**TASK DIRECTIONS**
Each line of data below must be printed exactly as written, with any pictures removed.

BEGIN

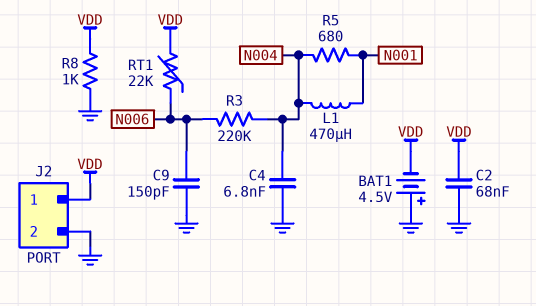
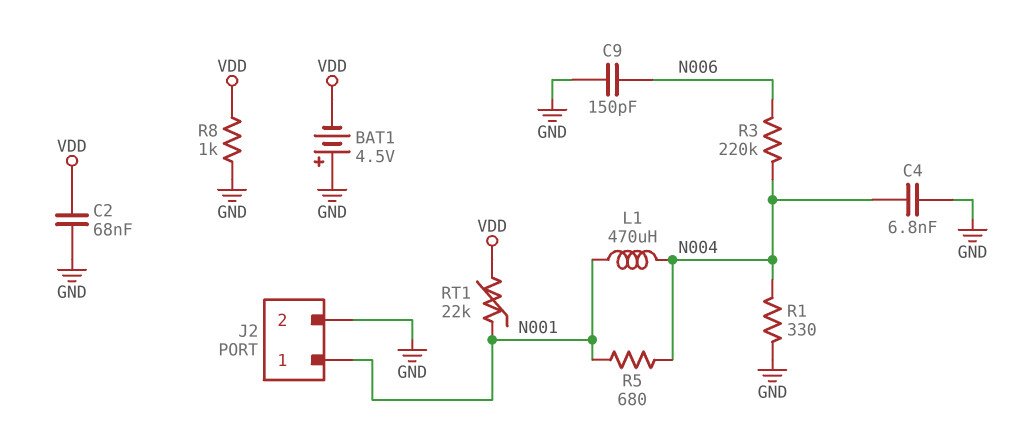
J2 pin 1: VDD -> N001
R1: none -> 330 (GND, N004)
RT1: 22k (N006, VDD) -> 22k (N001, VDD)

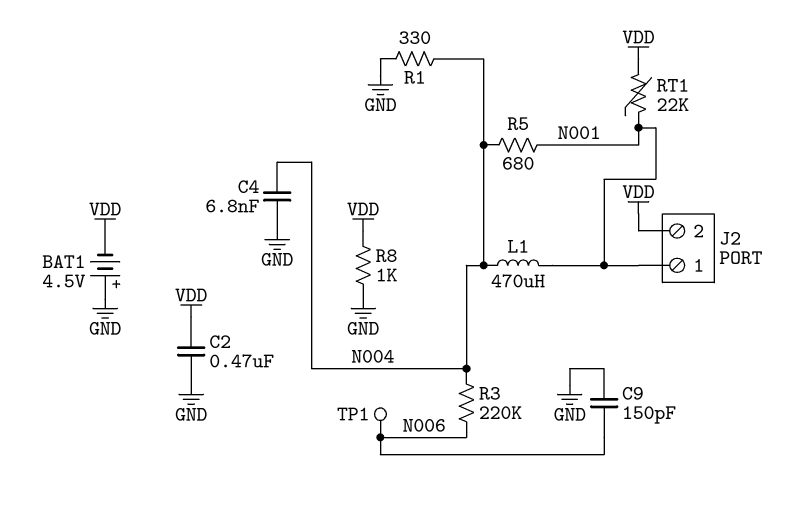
C2: 68nF (GND, VDD) -> 470nF (GND, VDD)
J2 pin 2: GND -> VDD
TP1: none -> test point (N006)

END

**RESPONSE TO THIS TASK**
J2 pin 1: VDD -> N001
R1: none -> 330 (GND, N004)
RT1: 22k (N006, VDD) -> 22k (N001, VDD)

C2: 68nF (GND, VDD) -> 470nF (GND, VDD)
J2 pin 2: GND -> VDD
TP1: none -> test point (N006)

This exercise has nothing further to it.